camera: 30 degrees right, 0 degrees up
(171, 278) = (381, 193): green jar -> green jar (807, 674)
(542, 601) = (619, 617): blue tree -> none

----------------------------------------

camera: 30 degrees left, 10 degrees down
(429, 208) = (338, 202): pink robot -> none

----------------------------------------

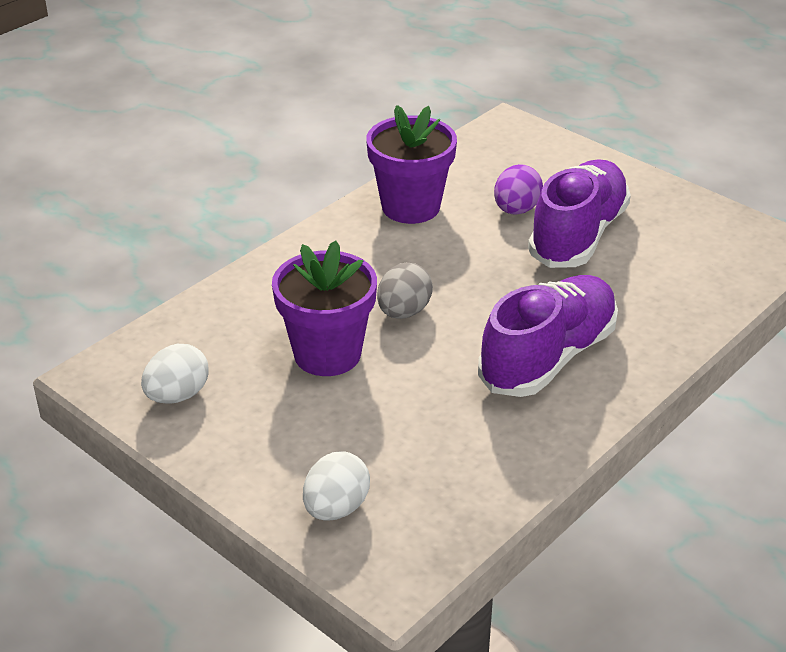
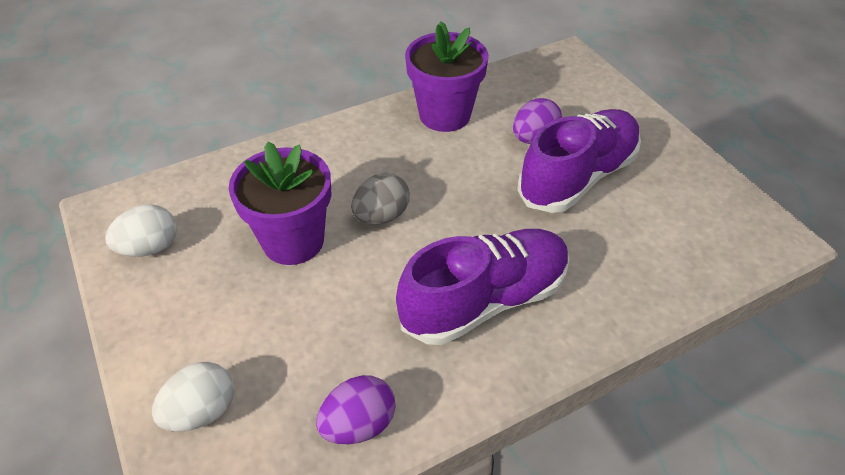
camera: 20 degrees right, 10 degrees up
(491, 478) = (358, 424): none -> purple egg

----------------------------------------

▸ **Task details**: Every line in the data that includes the word "right" should be counted, and only the resulting number given.

▸ **Written response**: 2